WHAT YOU SHOULD DO: Some entries follow. Reproduce exactly the lines starting at the one with "camera: 110 degrees right, 10 degrees down" and stopping after the one with "(455, 145) = (843, 428): green".

DATA EXTRACTS:
= Beginning of Section =

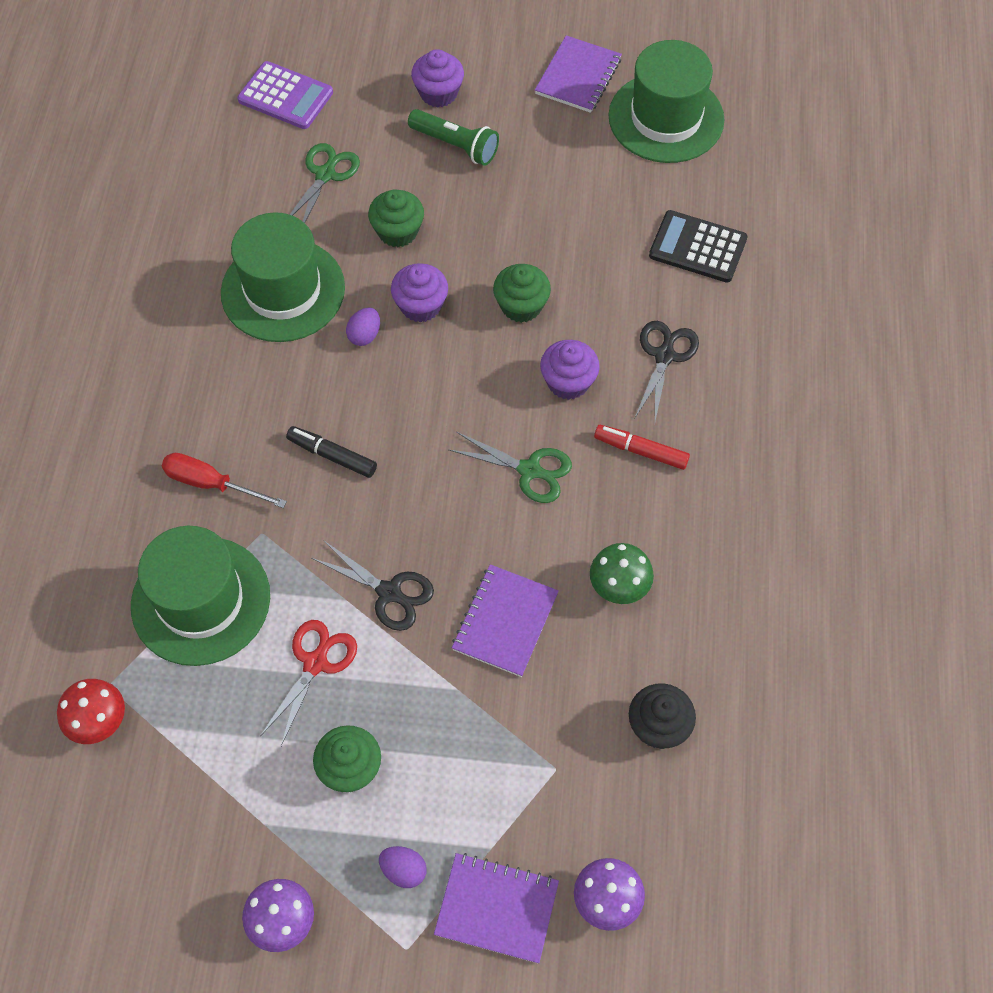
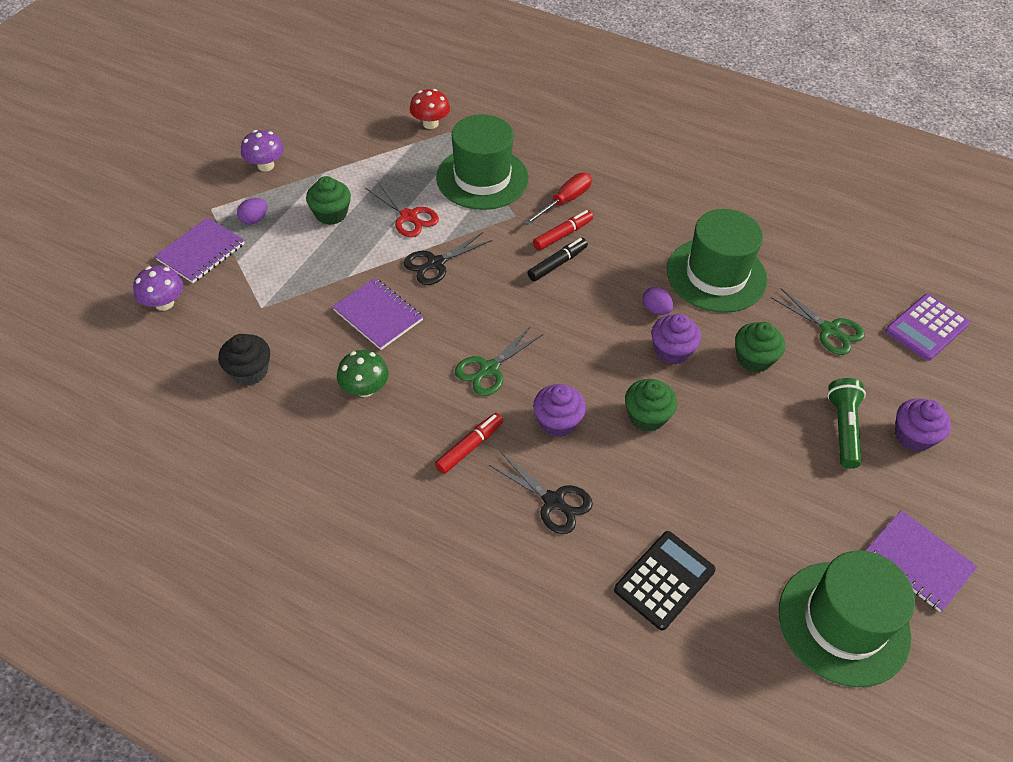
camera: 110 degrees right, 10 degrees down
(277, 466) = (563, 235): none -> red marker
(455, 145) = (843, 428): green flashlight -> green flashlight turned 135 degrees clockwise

= End of Section =
= Beginning of Section =

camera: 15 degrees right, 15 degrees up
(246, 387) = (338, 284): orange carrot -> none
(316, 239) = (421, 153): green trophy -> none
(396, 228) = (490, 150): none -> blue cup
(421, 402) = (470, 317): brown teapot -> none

= End of Section =

SOLVED EXERCISE:
camera: 110 degrees right, 10 degrees down
(277, 466) = (563, 235): none -> red marker
(455, 145) = (843, 428): green flashlight -> green flashlight turned 135 degrees clockwise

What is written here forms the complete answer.